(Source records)
★ ★ ★ ★

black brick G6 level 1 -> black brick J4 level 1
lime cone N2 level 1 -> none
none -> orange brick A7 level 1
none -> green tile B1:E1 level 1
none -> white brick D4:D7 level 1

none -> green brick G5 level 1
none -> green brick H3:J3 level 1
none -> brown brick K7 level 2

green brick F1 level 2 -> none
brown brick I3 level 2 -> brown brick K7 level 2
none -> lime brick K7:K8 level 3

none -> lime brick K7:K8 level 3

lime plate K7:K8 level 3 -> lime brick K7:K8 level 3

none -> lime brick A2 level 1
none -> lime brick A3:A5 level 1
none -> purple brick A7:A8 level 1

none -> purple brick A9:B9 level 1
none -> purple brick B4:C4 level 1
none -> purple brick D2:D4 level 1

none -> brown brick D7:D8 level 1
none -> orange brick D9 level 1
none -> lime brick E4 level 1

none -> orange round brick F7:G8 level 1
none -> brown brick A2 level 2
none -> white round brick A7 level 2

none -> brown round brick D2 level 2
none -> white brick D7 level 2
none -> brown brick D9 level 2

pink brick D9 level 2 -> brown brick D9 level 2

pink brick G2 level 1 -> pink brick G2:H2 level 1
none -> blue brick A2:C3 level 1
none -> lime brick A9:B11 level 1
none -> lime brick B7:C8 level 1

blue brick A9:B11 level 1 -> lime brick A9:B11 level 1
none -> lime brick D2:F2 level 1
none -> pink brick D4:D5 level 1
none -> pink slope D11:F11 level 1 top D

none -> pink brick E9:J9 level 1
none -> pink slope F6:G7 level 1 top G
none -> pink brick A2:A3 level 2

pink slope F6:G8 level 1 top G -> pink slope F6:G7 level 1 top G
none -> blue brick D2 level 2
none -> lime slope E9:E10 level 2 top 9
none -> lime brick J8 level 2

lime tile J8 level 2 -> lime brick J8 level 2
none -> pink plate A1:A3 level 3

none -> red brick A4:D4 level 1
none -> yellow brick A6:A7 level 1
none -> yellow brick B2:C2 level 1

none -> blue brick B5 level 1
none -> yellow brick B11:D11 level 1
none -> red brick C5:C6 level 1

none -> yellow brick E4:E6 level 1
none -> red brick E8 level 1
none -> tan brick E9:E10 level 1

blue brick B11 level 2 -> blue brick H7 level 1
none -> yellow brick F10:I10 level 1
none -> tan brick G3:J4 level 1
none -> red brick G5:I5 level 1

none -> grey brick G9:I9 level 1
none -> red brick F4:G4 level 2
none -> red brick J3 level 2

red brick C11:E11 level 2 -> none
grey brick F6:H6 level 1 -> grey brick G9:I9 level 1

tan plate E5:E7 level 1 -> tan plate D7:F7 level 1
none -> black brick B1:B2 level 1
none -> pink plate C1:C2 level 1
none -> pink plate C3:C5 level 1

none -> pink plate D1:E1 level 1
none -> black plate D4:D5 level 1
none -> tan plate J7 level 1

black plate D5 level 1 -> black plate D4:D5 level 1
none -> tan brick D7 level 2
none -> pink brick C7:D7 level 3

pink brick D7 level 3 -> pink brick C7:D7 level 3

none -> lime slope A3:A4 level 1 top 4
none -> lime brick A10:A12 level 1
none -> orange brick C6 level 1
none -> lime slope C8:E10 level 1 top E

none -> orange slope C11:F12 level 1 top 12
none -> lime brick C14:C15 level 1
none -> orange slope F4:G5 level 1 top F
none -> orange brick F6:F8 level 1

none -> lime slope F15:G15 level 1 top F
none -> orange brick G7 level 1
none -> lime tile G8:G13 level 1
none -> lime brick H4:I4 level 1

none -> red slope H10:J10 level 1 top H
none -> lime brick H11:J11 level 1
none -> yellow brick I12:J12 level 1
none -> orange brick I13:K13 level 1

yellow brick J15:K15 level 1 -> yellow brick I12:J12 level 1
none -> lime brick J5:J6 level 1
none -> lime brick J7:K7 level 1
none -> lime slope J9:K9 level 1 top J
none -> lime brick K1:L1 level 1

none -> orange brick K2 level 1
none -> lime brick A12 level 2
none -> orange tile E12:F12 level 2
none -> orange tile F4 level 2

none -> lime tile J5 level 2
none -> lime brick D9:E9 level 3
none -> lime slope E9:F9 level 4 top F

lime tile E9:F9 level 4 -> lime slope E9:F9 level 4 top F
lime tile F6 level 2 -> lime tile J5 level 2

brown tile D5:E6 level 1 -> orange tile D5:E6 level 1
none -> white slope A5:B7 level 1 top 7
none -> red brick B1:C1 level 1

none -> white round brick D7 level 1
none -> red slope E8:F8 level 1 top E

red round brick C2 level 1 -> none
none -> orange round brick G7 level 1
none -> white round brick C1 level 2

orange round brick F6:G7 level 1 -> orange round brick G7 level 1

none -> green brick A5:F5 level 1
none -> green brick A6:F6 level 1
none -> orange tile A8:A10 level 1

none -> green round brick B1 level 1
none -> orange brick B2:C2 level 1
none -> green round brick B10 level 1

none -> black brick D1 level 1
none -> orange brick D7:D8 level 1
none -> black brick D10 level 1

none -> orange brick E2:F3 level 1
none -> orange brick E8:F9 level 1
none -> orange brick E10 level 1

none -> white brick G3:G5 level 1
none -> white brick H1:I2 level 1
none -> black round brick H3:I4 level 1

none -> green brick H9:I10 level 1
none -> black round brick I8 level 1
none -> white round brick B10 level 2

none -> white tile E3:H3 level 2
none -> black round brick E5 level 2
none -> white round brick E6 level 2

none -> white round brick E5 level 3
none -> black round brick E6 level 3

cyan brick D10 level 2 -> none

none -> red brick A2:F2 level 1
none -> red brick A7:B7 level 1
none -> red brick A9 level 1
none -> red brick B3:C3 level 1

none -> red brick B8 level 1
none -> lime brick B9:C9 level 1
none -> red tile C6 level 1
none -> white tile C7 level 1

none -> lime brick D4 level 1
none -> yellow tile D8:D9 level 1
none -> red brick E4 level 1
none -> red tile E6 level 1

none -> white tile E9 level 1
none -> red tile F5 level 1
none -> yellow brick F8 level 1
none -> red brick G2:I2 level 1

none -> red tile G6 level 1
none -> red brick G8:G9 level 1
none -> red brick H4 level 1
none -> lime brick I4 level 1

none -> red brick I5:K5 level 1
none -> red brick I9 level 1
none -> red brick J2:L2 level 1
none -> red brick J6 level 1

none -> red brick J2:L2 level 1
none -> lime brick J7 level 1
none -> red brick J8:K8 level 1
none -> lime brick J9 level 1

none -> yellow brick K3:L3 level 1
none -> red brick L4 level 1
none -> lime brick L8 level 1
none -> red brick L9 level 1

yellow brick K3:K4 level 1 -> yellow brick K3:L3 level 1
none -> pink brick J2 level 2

★ ★ ★ ★

■ TASK STATEMENT
With nothing left out, return each entry exactly.

■ ANSWER SPACE
black brick G6 level 1 -> black brick J4 level 1
lime cone N2 level 1 -> none
none -> orange brick A7 level 1
none -> green tile B1:E1 level 1
none -> white brick D4:D7 level 1

none -> green brick G5 level 1
none -> green brick H3:J3 level 1
none -> brown brick K7 level 2

green brick F1 level 2 -> none
brown brick I3 level 2 -> brown brick K7 level 2
none -> lime brick K7:K8 level 3

none -> lime brick K7:K8 level 3

lime plate K7:K8 level 3 -> lime brick K7:K8 level 3

none -> lime brick A2 level 1
none -> lime brick A3:A5 level 1
none -> purple brick A7:A8 level 1

none -> purple brick A9:B9 level 1
none -> purple brick B4:C4 level 1
none -> purple brick D2:D4 level 1

none -> brown brick D7:D8 level 1
none -> orange brick D9 level 1
none -> lime brick E4 level 1

none -> orange round brick F7:G8 level 1
none -> brown brick A2 level 2
none -> white round brick A7 level 2

none -> brown round brick D2 level 2
none -> white brick D7 level 2
none -> brown brick D9 level 2

pink brick D9 level 2 -> brown brick D9 level 2

pink brick G2 level 1 -> pink brick G2:H2 level 1
none -> blue brick A2:C3 level 1
none -> lime brick A9:B11 level 1
none -> lime brick B7:C8 level 1

blue brick A9:B11 level 1 -> lime brick A9:B11 level 1
none -> lime brick D2:F2 level 1
none -> pink brick D4:D5 level 1
none -> pink slope D11:F11 level 1 top D

none -> pink brick E9:J9 level 1
none -> pink slope F6:G7 level 1 top G
none -> pink brick A2:A3 level 2

pink slope F6:G8 level 1 top G -> pink slope F6:G7 level 1 top G
none -> blue brick D2 level 2
none -> lime slope E9:E10 level 2 top 9
none -> lime brick J8 level 2

lime tile J8 level 2 -> lime brick J8 level 2
none -> pink plate A1:A3 level 3

none -> red brick A4:D4 level 1
none -> yellow brick A6:A7 level 1
none -> yellow brick B2:C2 level 1

none -> blue brick B5 level 1
none -> yellow brick B11:D11 level 1
none -> red brick C5:C6 level 1

none -> yellow brick E4:E6 level 1
none -> red brick E8 level 1
none -> tan brick E9:E10 level 1

blue brick B11 level 2 -> blue brick H7 level 1
none -> yellow brick F10:I10 level 1
none -> tan brick G3:J4 level 1
none -> red brick G5:I5 level 1

none -> grey brick G9:I9 level 1
none -> red brick F4:G4 level 2
none -> red brick J3 level 2

red brick C11:E11 level 2 -> none
grey brick F6:H6 level 1 -> grey brick G9:I9 level 1

tan plate E5:E7 level 1 -> tan plate D7:F7 level 1
none -> black brick B1:B2 level 1
none -> pink plate C1:C2 level 1
none -> pink plate C3:C5 level 1

none -> pink plate D1:E1 level 1
none -> black plate D4:D5 level 1
none -> tan plate J7 level 1

black plate D5 level 1 -> black plate D4:D5 level 1
none -> tan brick D7 level 2
none -> pink brick C7:D7 level 3

pink brick D7 level 3 -> pink brick C7:D7 level 3

none -> lime slope A3:A4 level 1 top 4
none -> lime brick A10:A12 level 1
none -> orange brick C6 level 1
none -> lime slope C8:E10 level 1 top E

none -> orange slope C11:F12 level 1 top 12
none -> lime brick C14:C15 level 1
none -> orange slope F4:G5 level 1 top F
none -> orange brick F6:F8 level 1

none -> lime slope F15:G15 level 1 top F
none -> orange brick G7 level 1
none -> lime tile G8:G13 level 1
none -> lime brick H4:I4 level 1

none -> red slope H10:J10 level 1 top H
none -> lime brick H11:J11 level 1
none -> yellow brick I12:J12 level 1
none -> orange brick I13:K13 level 1

yellow brick J15:K15 level 1 -> yellow brick I12:J12 level 1
none -> lime brick J5:J6 level 1
none -> lime brick J7:K7 level 1
none -> lime slope J9:K9 level 1 top J
none -> lime brick K1:L1 level 1

none -> orange brick K2 level 1
none -> lime brick A12 level 2
none -> orange tile E12:F12 level 2
none -> orange tile F4 level 2

none -> lime tile J5 level 2
none -> lime brick D9:E9 level 3
none -> lime slope E9:F9 level 4 top F

lime tile E9:F9 level 4 -> lime slope E9:F9 level 4 top F
lime tile F6 level 2 -> lime tile J5 level 2

brown tile D5:E6 level 1 -> orange tile D5:E6 level 1
none -> white slope A5:B7 level 1 top 7
none -> red brick B1:C1 level 1

none -> white round brick D7 level 1
none -> red slope E8:F8 level 1 top E

red round brick C2 level 1 -> none
none -> orange round brick G7 level 1
none -> white round brick C1 level 2

orange round brick F6:G7 level 1 -> orange round brick G7 level 1

none -> green brick A5:F5 level 1
none -> green brick A6:F6 level 1
none -> orange tile A8:A10 level 1

none -> green round brick B1 level 1
none -> orange brick B2:C2 level 1
none -> green round brick B10 level 1

none -> black brick D1 level 1
none -> orange brick D7:D8 level 1
none -> black brick D10 level 1

none -> orange brick E2:F3 level 1
none -> orange brick E8:F9 level 1
none -> orange brick E10 level 1

none -> white brick G3:G5 level 1
none -> white brick H1:I2 level 1
none -> black round brick H3:I4 level 1

none -> green brick H9:I10 level 1
none -> black round brick I8 level 1
none -> white round brick B10 level 2

none -> white tile E3:H3 level 2
none -> black round brick E5 level 2
none -> white round brick E6 level 2

none -> white round brick E5 level 3
none -> black round brick E6 level 3

cyan brick D10 level 2 -> none

none -> red brick A2:F2 level 1
none -> red brick A7:B7 level 1
none -> red brick A9 level 1
none -> red brick B3:C3 level 1

none -> red brick B8 level 1
none -> lime brick B9:C9 level 1
none -> red tile C6 level 1
none -> white tile C7 level 1

none -> lime brick D4 level 1
none -> yellow tile D8:D9 level 1
none -> red brick E4 level 1
none -> red tile E6 level 1

none -> white tile E9 level 1
none -> red tile F5 level 1
none -> yellow brick F8 level 1
none -> red brick G2:I2 level 1

none -> red tile G6 level 1
none -> red brick G8:G9 level 1
none -> red brick H4 level 1
none -> lime brick I4 level 1

none -> red brick I5:K5 level 1
none -> red brick I9 level 1
none -> red brick J2:L2 level 1
none -> red brick J6 level 1

none -> red brick J2:L2 level 1
none -> lime brick J7 level 1
none -> red brick J8:K8 level 1
none -> lime brick J9 level 1

none -> yellow brick K3:L3 level 1
none -> red brick L4 level 1
none -> lime brick L8 level 1
none -> red brick L9 level 1

yellow brick K3:K4 level 1 -> yellow brick K3:L3 level 1
none -> pink brick J2 level 2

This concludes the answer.